● Given data:

=== Begin Enclosure ===

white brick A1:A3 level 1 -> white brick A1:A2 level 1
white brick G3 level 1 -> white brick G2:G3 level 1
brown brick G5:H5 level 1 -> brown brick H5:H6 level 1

=== End Enclosure ===
=== Begin Enclosure ===

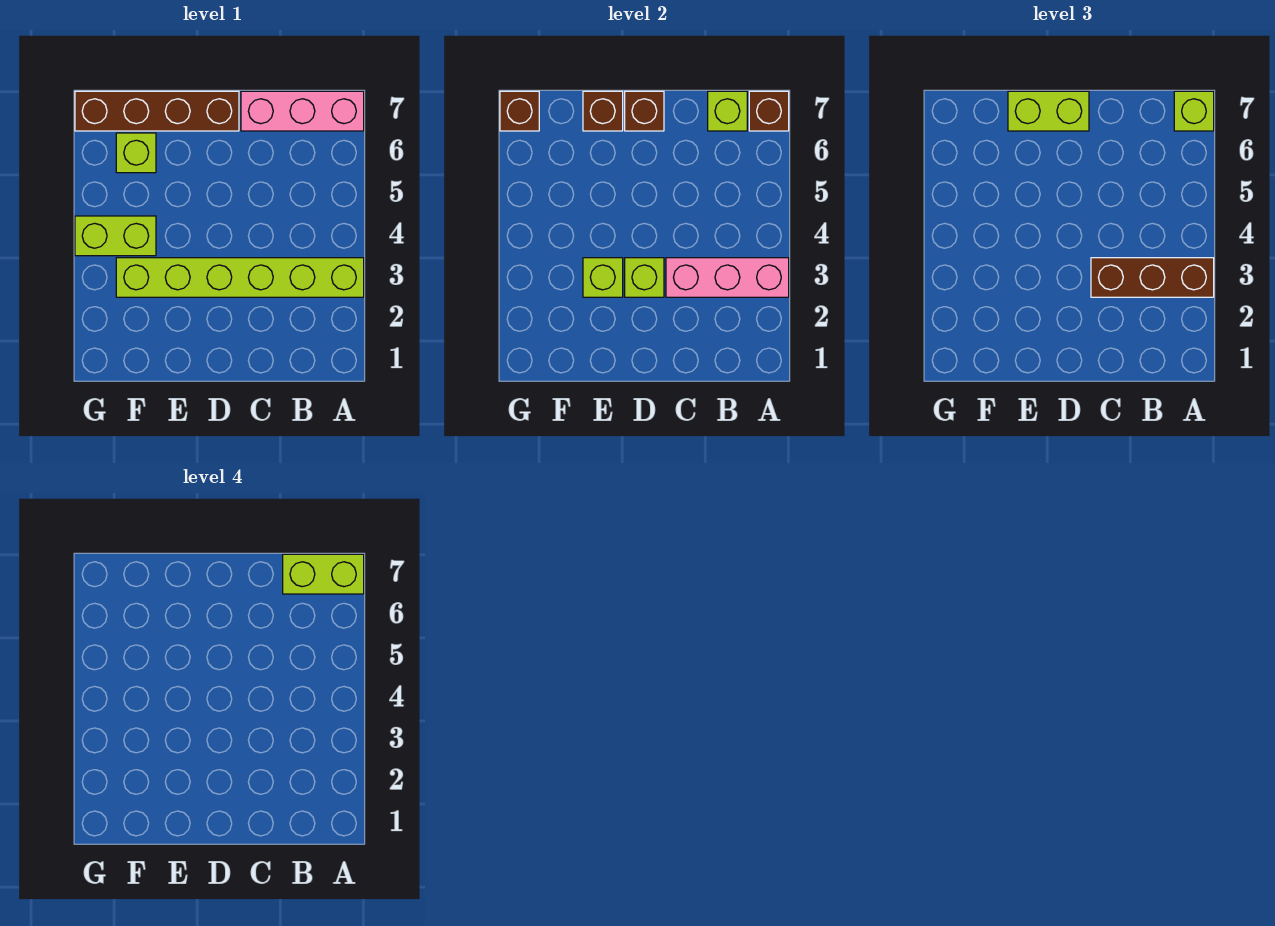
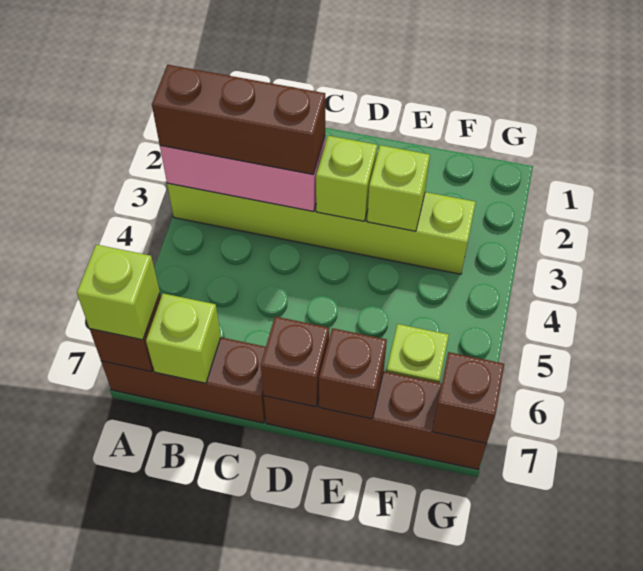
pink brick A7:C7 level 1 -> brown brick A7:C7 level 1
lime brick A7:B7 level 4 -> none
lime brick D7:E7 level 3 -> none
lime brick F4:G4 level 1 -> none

=== End Enclosure ===

● Exercise instructions: Write only the number of lines in the records that include the word "brown".

● Answer to the exercise: 2